Records:
******************************
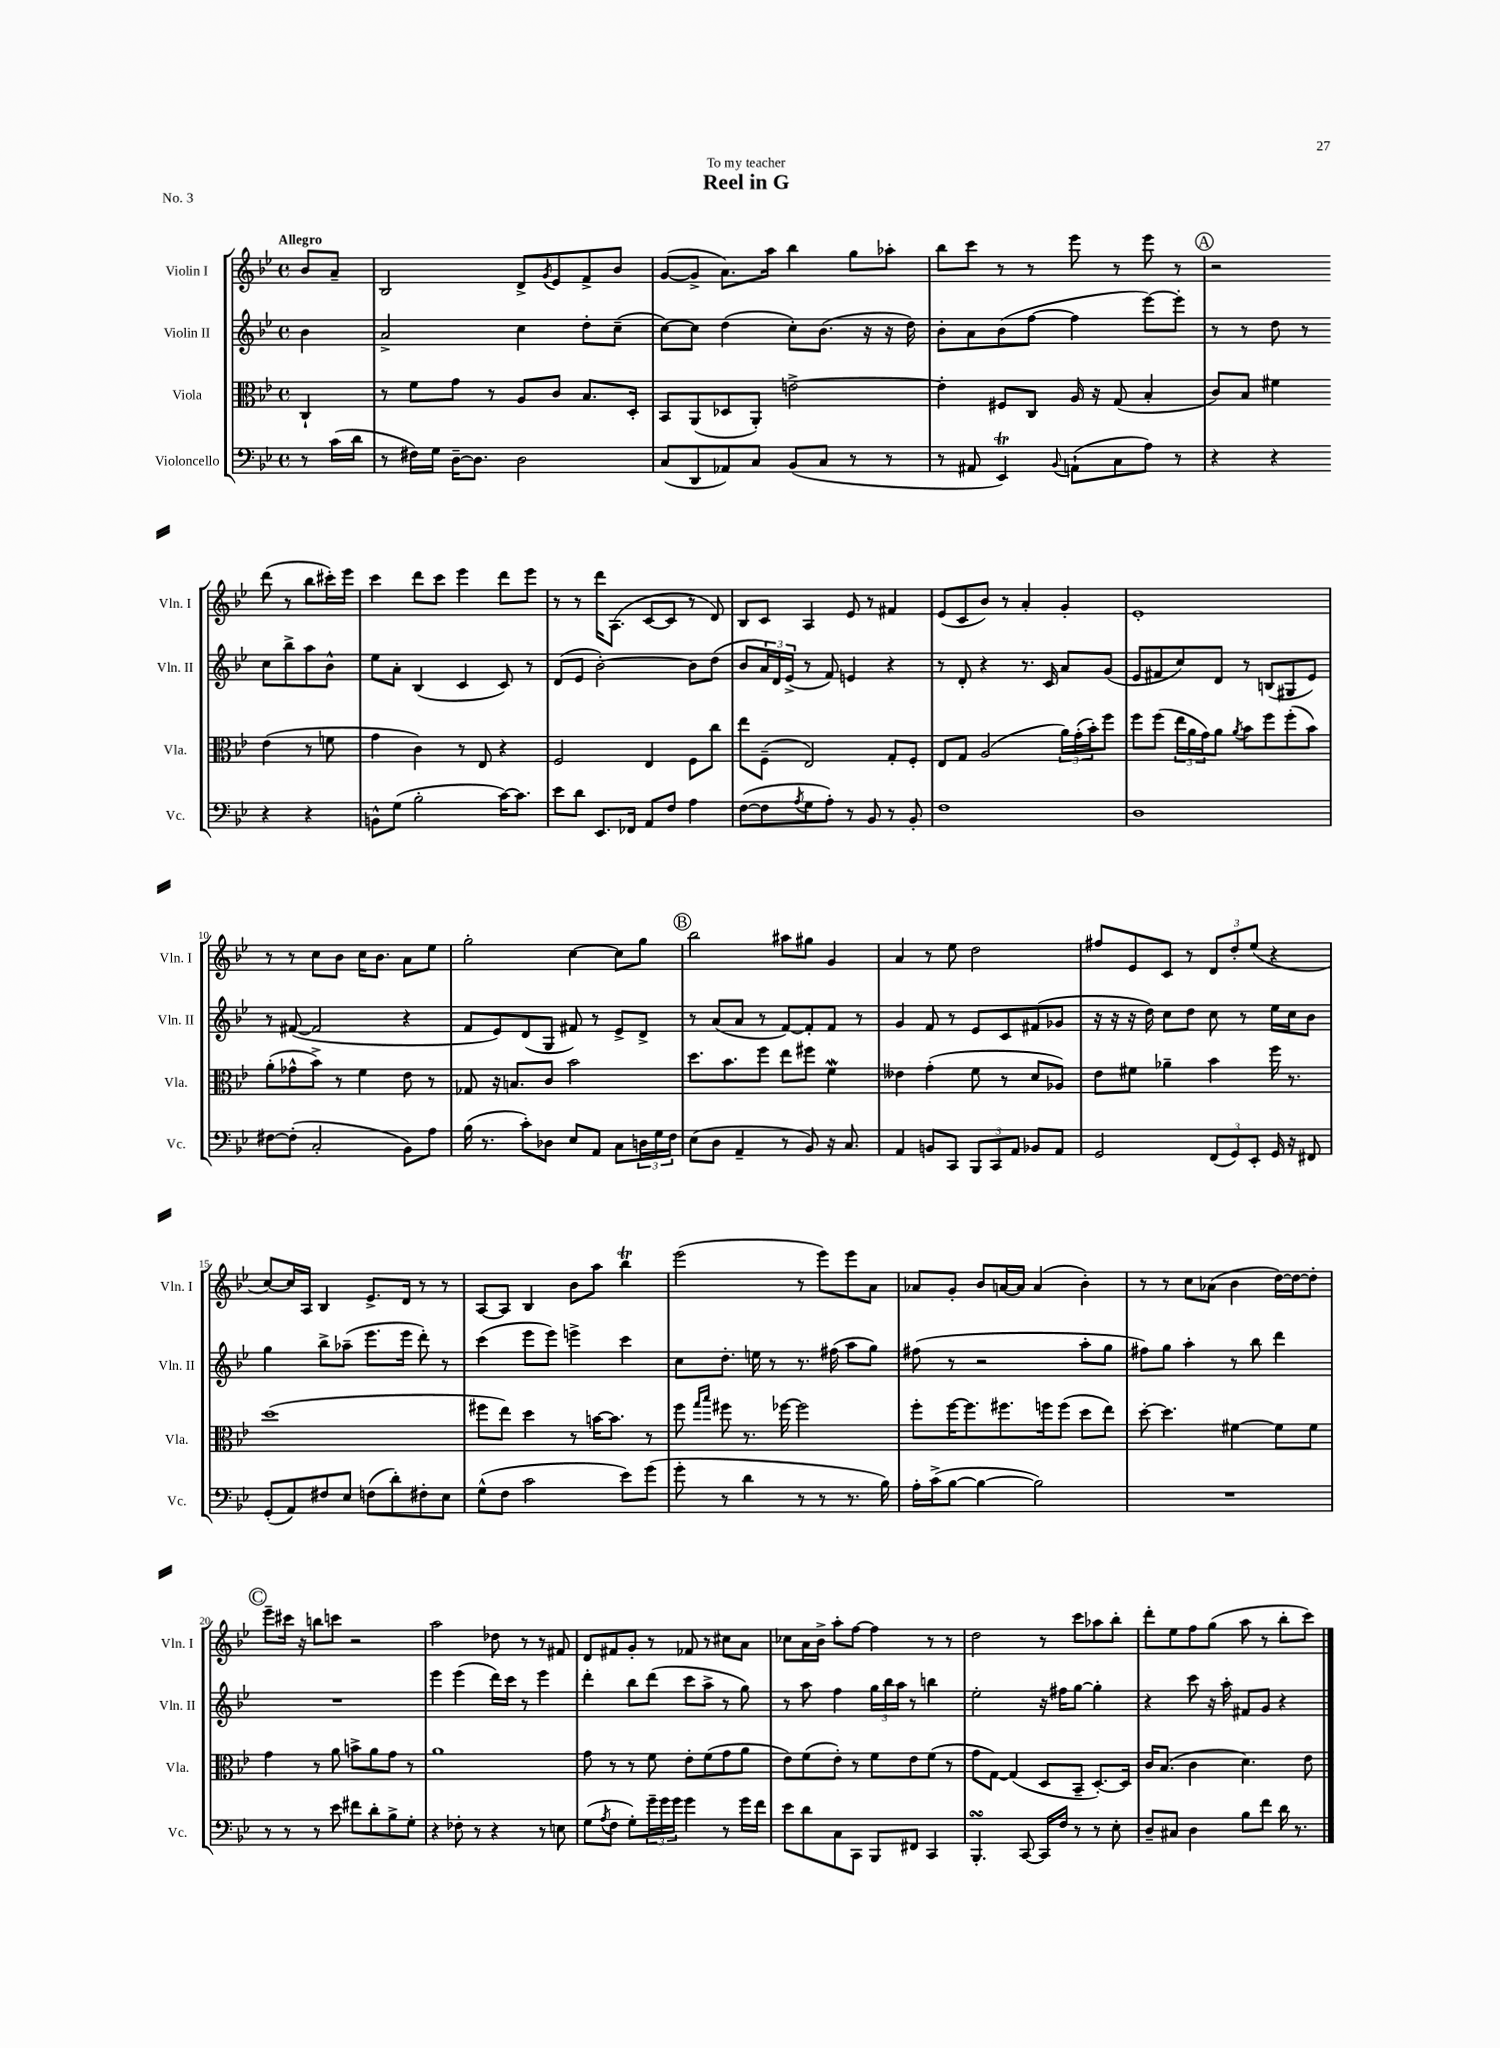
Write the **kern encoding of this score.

**kern	**kern	**kern	**kern
*staff4	*staff3	*staff2	*staff1
*clefF4	*clefC3	*clefG2	*clefG2
*k[b-e-]	*k[b-e-]	*k[b-e-]	*k[b-e-]
*M4/4	*M4/4	*M4/4	*M4/4
*met(c)	*met(c)	*met(c)	*met(c)
8r	4C`/	4b-\	8b-/L
(16c\LL	.	.	8a~/J
16d\JJ	.	.	.
=	=	=	=
8r	8r	2a^/	2B-/
16F#\LL)	8f\L	.	.
16G\JJ	.	.	.
[16D~\LK	8g\J	.	.
8.D\]J	.	.	.
.	8r	.	.
2D\	8A/L	4cc\	8d^/L
.	.	.	8qg/
.	8c/J	.	8e-/
.	8.B-/L	8dd'\L	8f^/
.	.	(8cc~\J	8b-/J
.	16D'/Jk	.	.
=	=	=	=
(8C/L	8BB-/L	[8cc\L)	([8g/L
8DD/	(8AA/	8cc\]J	8g^/]J
8AA-/)	8D-/	(4dd\	8.a\L)
8C/J	8AA'/J)	.	.
.	.	.	16aa\Jk
(8BB-/L	[2e^\	8cc'\L)	4bb-\
8C/J	.	(8.b-\J	.
8r	.	.	8gg\L
.	.	16r	.
8r	.	16r	8aa-'\J
.	.	16dd\)	.
=	=	=	=
8r	4e'\]	8b-'\L	8bb-\L
8AA#/	.	8a\	8ccc\J
4EE-/)	8F#/L	(8b-\	8r
.	8C/J	[8ff\J	8r
8qqBB-/	.	.	.
(8AA`\L	16A/	4ff\]	8eee-\
.	16r	.	.
8C\	(8G/	.	8r
8A\J)	4B-'/	[8eee-\L)	8eee-\
8r	.	8eee-'\]J	8r
=	=	=	=
4r	8c/L)	8r	2r
.	8B-/J	8r	.
4r	4f#\	8dd\	.
.	.	8r	.
4r	(4e-\	8cc\L	(8ddd\
.	.	8bb-^\	8r
4r	8r	8aa\	8bb-\L
.	8f\	8b-^^\J	16ccc#'\L)
.	.	.	16eee-\JJ
=	=	=	=
8BB^^\L	4g\	8ee-\L	4ccc\
(8G\J	.	8a'\J	.
2B-'\	4c\)	(4B-/	8ddd\L
.	.	.	8ccc\J
.	8r	4c/	4eee-\
.	8E-/	.	.
[16c\LK)	4r	8c/)	8ddd\L
8.c\]J	.	.	.
.	.	8r	8eee-\J
=	=	=	=
8e-\L	2F/	(8d/L	8r
8d\J	.	8e-/J	8r
8.EE-/L	.	[2b-'\)	16ddd\LK
.	.	.	(8.A\J
16FF-/Jk	.	.	.
8AA/L	4E-/	.	[8c/L
8F/J	.	.	8c/]J
4A\	8F\L	8b-\]L	8r
.	8cc\J	(8dd\J	8d/)
=	=	=	=
([8F\L	8ee-\L	8b-/L	8B-/L
8F\]	(8F~\J	24a/L)	8c/J
.	.	24d/	.
.	.	(24e-^/JJ	.
8qA/	.	.	.
8G\	2E-/)	8r	4A/
8A'\J)	.	8f/)	.
8r	.	4e/	8e-/
8BB-/	.	.	8r
8r	8G'/L	4r	4f#/
8BB-'/	8F'/J	.	.
=	=	=	=
1F	8E-/L	8r	(8e-/L
.	8G/J	8d'/	8c/
.	(2A/	4r	8b-/J)
.	.	.	8r
.	.	8.r	4a'/
.	.	16c/	.
.	24a\LL)	8a/L	4g'/
.	(24g'\	.	.
.	24b-'\J)	.	.
.	8ff\J	(8g/J	.
=	=	=	=
1D	8ff\L	8e-/L	1e-'
.	(8ff\J	8f#/	.
.	24ee-\LL	8cc/)	.
.	24a\	.	.
.	24g\J)	.	.
.	8a\J	8d/J	.
.	8qa/	.	.
.	8b-\L	8r	.
.	8ff\	(8B/L	.
.	(8ff'\	8G#/	.
.	8b-\J)	8e-/J)	.
=	=	=	=
[8F#\L	(8a'\L	8r	8r
(8F#'\]J	8g-^^\	([8f#/	8r
2C'/	8b-^\J)	2f#/]	8cc\L
.	8r	.	8b-\J
.	4f\	.	16cc\LK
.	.	.	8.b-\J
8BB-\L)	8e-\	4r	8a\L
8A\J	8r	.	8ee-\J
=	=	=	=
(16B-\	8G-/	8f/L	2gg'\
8.r	.	.	.
.	16r	8e-/)	.
.	8.B/L	.	.
8c'\L)	.	(8d/	.
8D-\J	8c/J	8G/J	.
8E-/L	2b-\	8f#/)	[4cc\
8AA/J	.	8r	.
8C\L	.	8e-^/L	8cc\]L
24D\L	.	8d^/J	8gg\J
24G\	.	.	.
24F\JJ	.	.	.
=	=	=	=
(8E-\L	8.dd\L	8r	2bb-\
8D\J	.	(8a/L	.
.	8.b-\	.	.
4AA~/	.	8a/J	.
.	8ff\J	8r	.
8r	8ee-\L	[8f/L)	8aa#\L
8BB-/)	8ff#\J	8f'/]	8gg#\J
16r	4f\	8f/J	4g/
8.C/	.	.	.
.	.	8r	.
=	=	=	=
4AA/	4e--\	4g/	4a/
8BB/L	(4g'\	8f/	8r
8CC/J	.	8r	8ee-\
12BBB-/L	8f\	8e-/L	2dd\
12CC/	.	.	.
.	8r	8c/	.
12AA/J	.	.	.
8BB-/L	8d/L	(8f#/	.
8AA/J	8A-/J)	8g-/J	.
=	=	=	=
2GG/	8e-\L	16r	8ff#/L
.	.	16r	.
.	8f#\J	16r	8e-/
.	.	16dd\)	.
.	4a-~\	8cc\L	8c/J
.	.	8dd\J	8r
(12FF/L	4b-\	8cc\	12d/L
12GG/)	.	.	12dd'/
.	.	8r	.
12EE-'/J	.	.	(12ee-/J
16GG/	16ff\	16ee-\LL	4r
16r	8.r	16cc\J	.
8FF#/	.	8b-\J	.
=	=	=	=
(8GG'/L	(1dd	4gg\	[8cc/L)
8AA/)	.	.	16cc/]L
.	.	.	16A/JJ
8F#/	.	8bb-^\L	4B-/
8E-/J	.	(8aa-~\J	.
(8F\L	.	8.eee-\L	8.e-^/L
8d'\)	.	.	.
.	.	16eee-\Jk	16d/Jk
8F#'\	.	8ddd'\)	8r
8E-\J	.	8r	8r
=	=	=	=
(8G^^\L	8ff#\L	(4ccc\	[8A/L
8F\J	8ee-\J)	.	8A/]J
2c\	4dd\	8eee-\L	4B-/
.	.	8eee-\J)	.
.	8r	4eee^\	8b-\L
.	[16b\LK	.	8aa\J
.	8.b\]J	.	.
8e-\L)	.	4ccc\	4bb-\
(8g\J	8r	.	.
=	=	=	=
8g'\	8ff\	8cc\L	(2eee-\
.	16qqgg/LL	.	.
.	16qqbb-/JJ	.	.
8r	8ff#\	8.dd'\J	.
4d\	8.r	.	.
.	.	16ee\	.
.	.	8r	.
.	[16ff-\	.	.
8r	2ff-\]	8.r	8r
8r	.	.	8eee-\L)
.	.	(16ff#\	.
8.r	.	8aa\L	8eee-\
.	.	8gg\J)	8a\J
16B-\)	.	.	.
=	=	=	=
16A'\LL	8ff'\L	(8ff#\	8a-/L
(16c^\J	.	.	.
[8B-\J	[16ff\K	8r	8g'/J
.	8.ff\]	.	.
4B-\_	.	2r	8b-/L
.	8.ff#\	.	[16a/L
.	.	.	16a/]JJ
2B-\])	.	.	(4a/
.	16ff\k	.	.
.	(8ff\J	.	.
.	8dd\L	8aa'\L	4b-'\)
.	8ee-\J)	8gg\J	.
=	=	=	=
1r	[8dd'\	8ff#\L)	8r
.	4.dd\]	8gg\J	8r
.	.	4aa'\	8cc\L
.	.	.	(8a-\J
.	[4f#\	8r	4b-\
.	.	8bb-\	.
.	8f#\]L	4ddd\	[16dd\LL)
.	.	.	16dd\_J
.	8f#\J	.	8dd'\]J
=	=	=	=
8r	4g\	1r	8eee-~\L
8r	.	.	16ccc#\Jk
.	.	.	16r
8r	8r	.	8bb\L
8e-\	8a\	.	8ccc\J
8f#\L	8b^\L	.	2r
8d'\	8a\	.	.
8B-^\	8g\J	.	.
8G'\J	8r	.	.
=	=	=	=
4r	1a	4eee-\	2aa\
8F-'\	.	(4eee-\	.
8r	.	.	.
4r	.	16ddd\LL)	8dd-\
.	.	16ccc\JJ	.
.	.	8r	8r
8r	.	4eee-\	8r
8E\	.	.	8f#/
=	=	=	=
(8G\L	8g\	4ddd'\	8d/L
8qA/	.	.	.
8F\J	8r	.	8f#/
8G'\L)	8r	8bb-\L	8g'/J
24g~\L	8f\	(8ddd\J	8r
24g\	.	.	.
24g\JJ	.	.	.
4g\	8e-'\L	8ccc\L	8f-/
.	(8f\	8aa^\J	8r
8r	8g\	8r	8cc#\L
16g\LL	8a\J	8gg\)	8a\J
16f\JJ	.	.	.
=	=	=	=
8e-\L	8e-\L)	8r	8cc-\L
8d\	(8f\	8aa\	16a\L
.	.	.	16b-^\JJ
8C\	8e-'\J)	4ff\	8aa'\L
8CC\J	8r	.	[8ff\J
8BBB-/L	8f\L	24gg\LL	4ff\]
.	.	24bb-\	.
.	.	24aa\JJ	.
8FF#/J	8e-\	8r	.
4CC/	(8f\J	4bb\	8r
.	8r	.	8r
=	=	=	=
4.BBB-'/	8g\L	2ee-'\	2dd\
.	[8G\J)	.	.
.	(4G/]	.	.
[8CC/	.	.	.
16CC/]LL	8D/L	16r	8r
16F/JJ	.	16ff#\LK	.
8r	8BB-~/J	[8gg\J	8ccc\L
8r	[8.D'/L)	4gg'\]	8aa-\
8E-'\	.	.	8bb-'\J
.	16D/]Jk	.	.
=	=	=	=
8D~/L	16c/LK	4r	8ddd'\L
.	(8.B-/J	.	.
8C#/J	.	.	8ee-\
4D\	4c\	8ccc\	8ff\
.	.	16r	(8gg\J
.	.	16aa'\	.
8B-\L	4.d\)	8f#/L	8aa\
8f\J	.	8g/J	8r
16d\	.	4r	8bb-'\L
8.r	.	.	.
.	8e-\	.	8ccc\J)
==	==	==	==
*-	*-	*-	*-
******************************
### [INSTRUCTIONS TO FOLLOW]
Find each line in the data above that includes the string "kern", and copy those lines out in full.

### [CORRECT OUTPUT]
Write the **kern encoding of this score.
**kern	**kern	**kern	**kern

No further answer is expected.